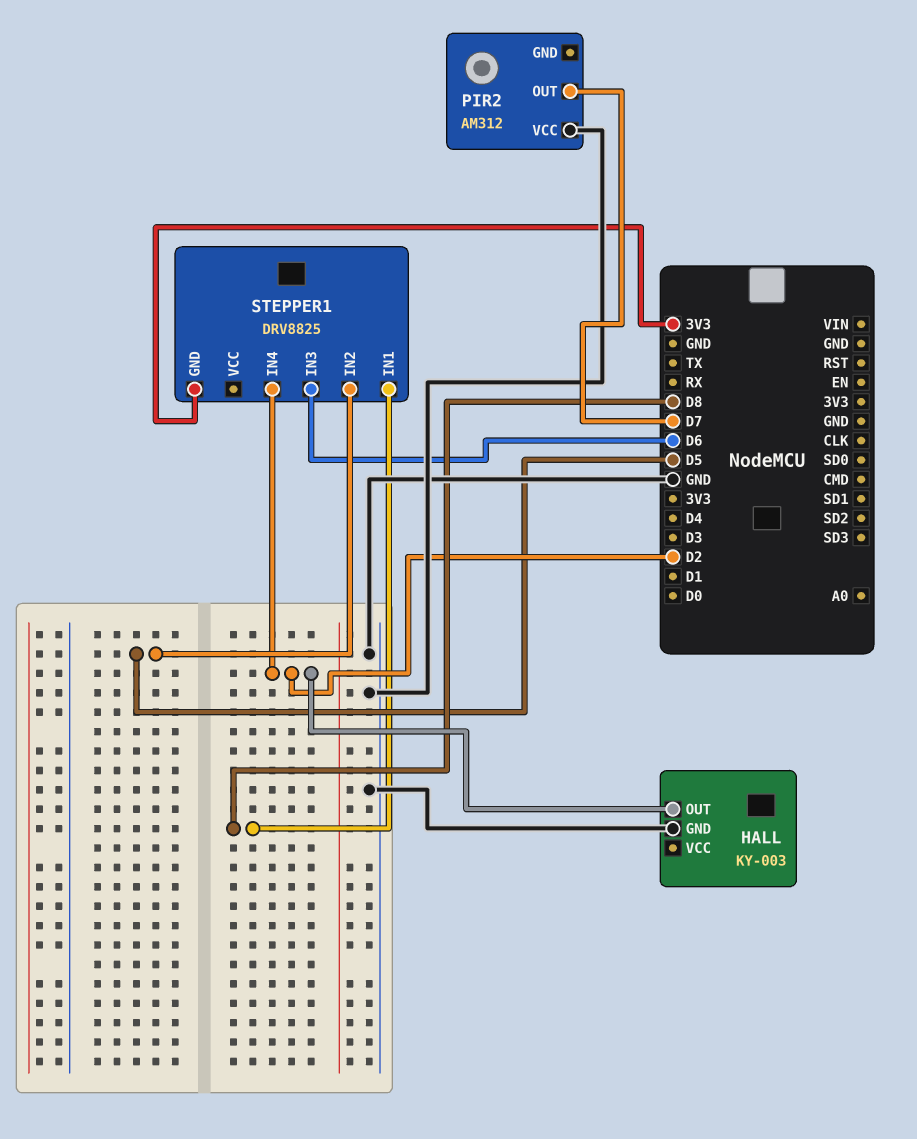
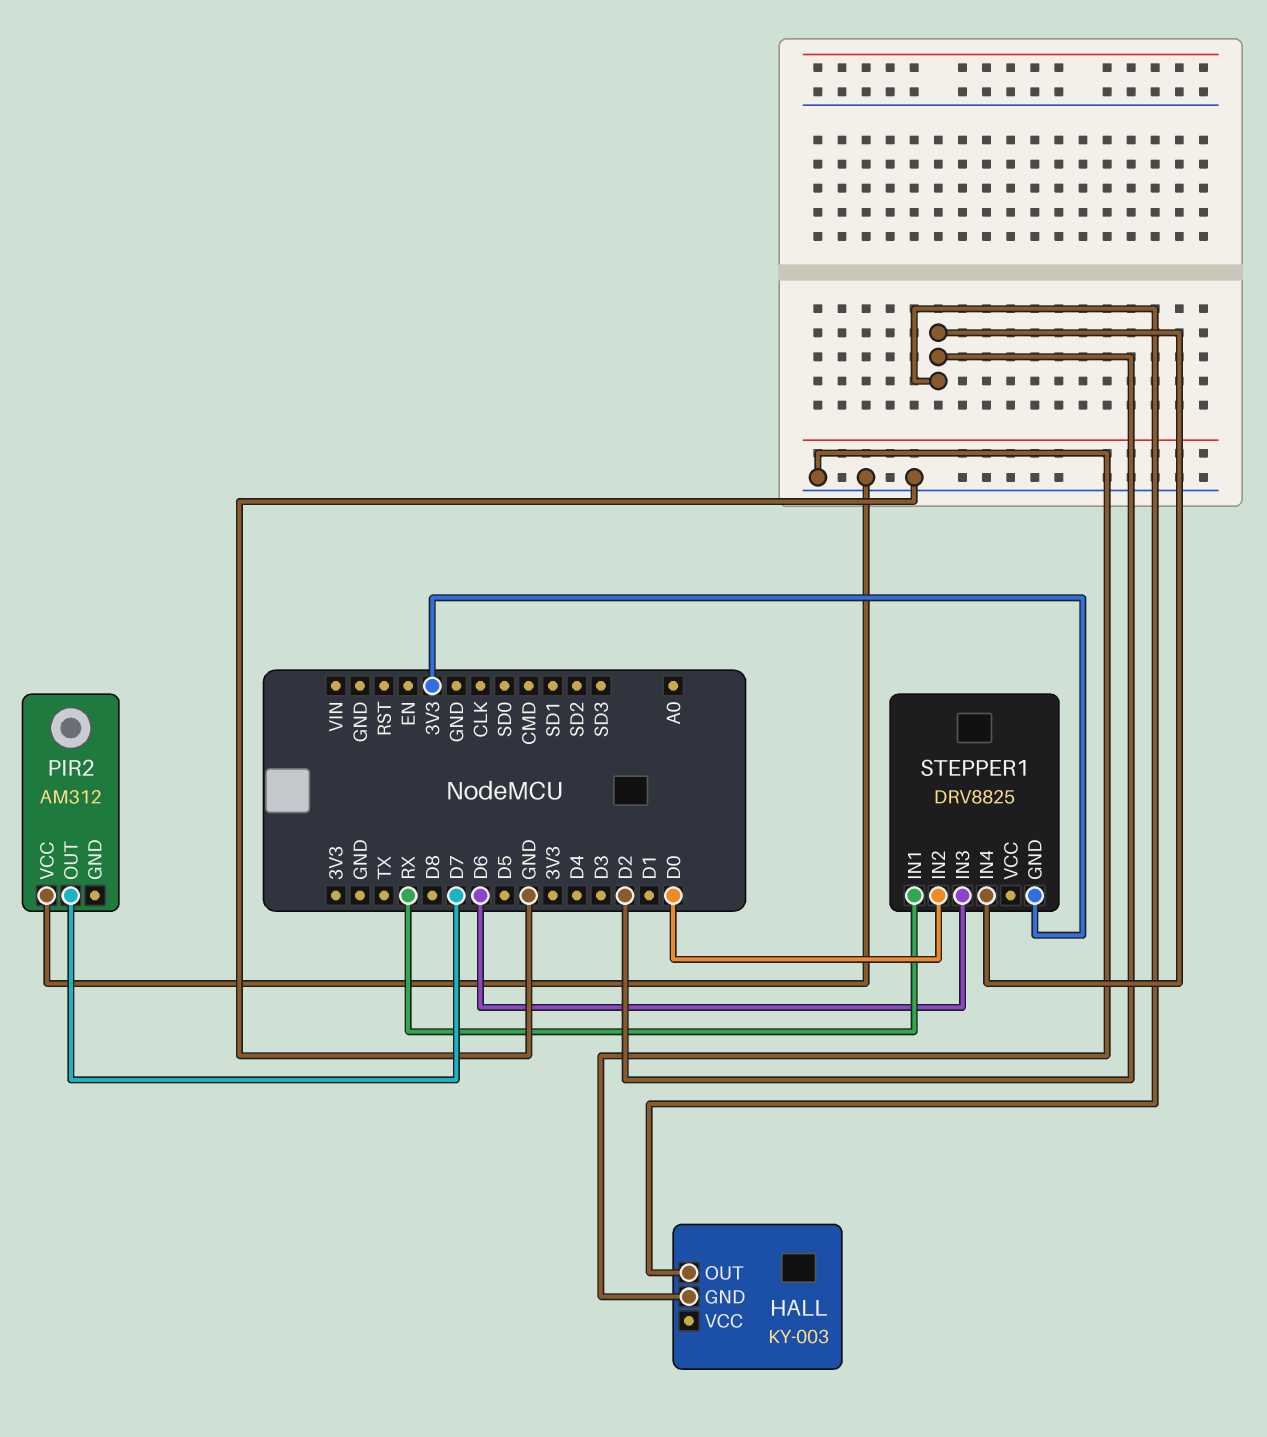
STEPPER1 pin IN1: D8 -> RX
STEPPER1 pin IN2: D5 -> D0

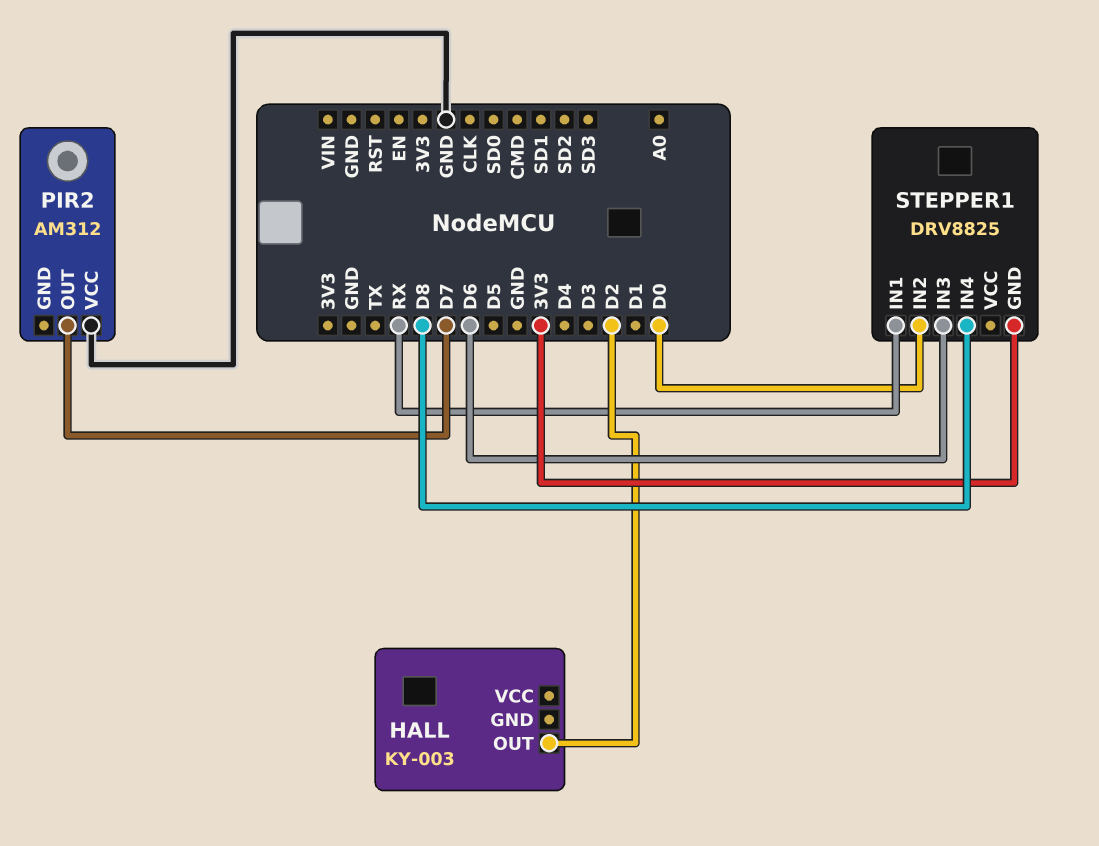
HALL pin GND: GND -> none
STEPPER1 pin IN4: D2 -> D8

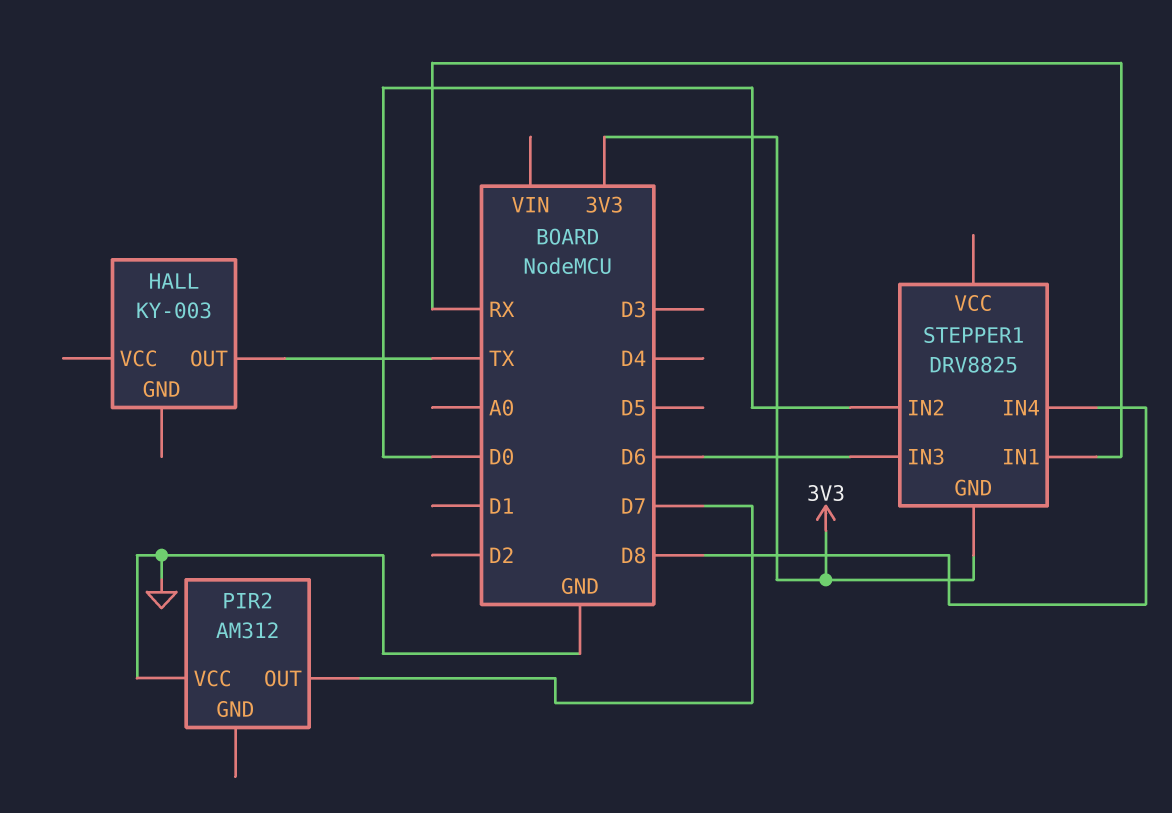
HALL pin OUT: D2 -> TX

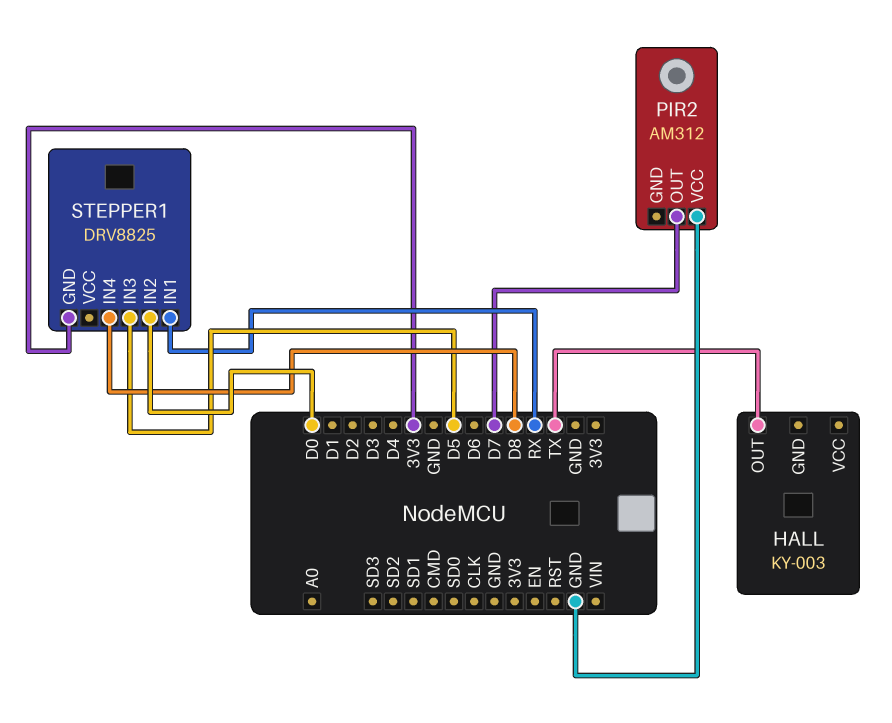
STEPPER1 pin IN3: D6 -> D5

## Goal of the exercise
Copy only the lines in the listing that contain "HALL".

## Expected output
HALL pin GND: GND -> none
HALL pin OUT: D2 -> TX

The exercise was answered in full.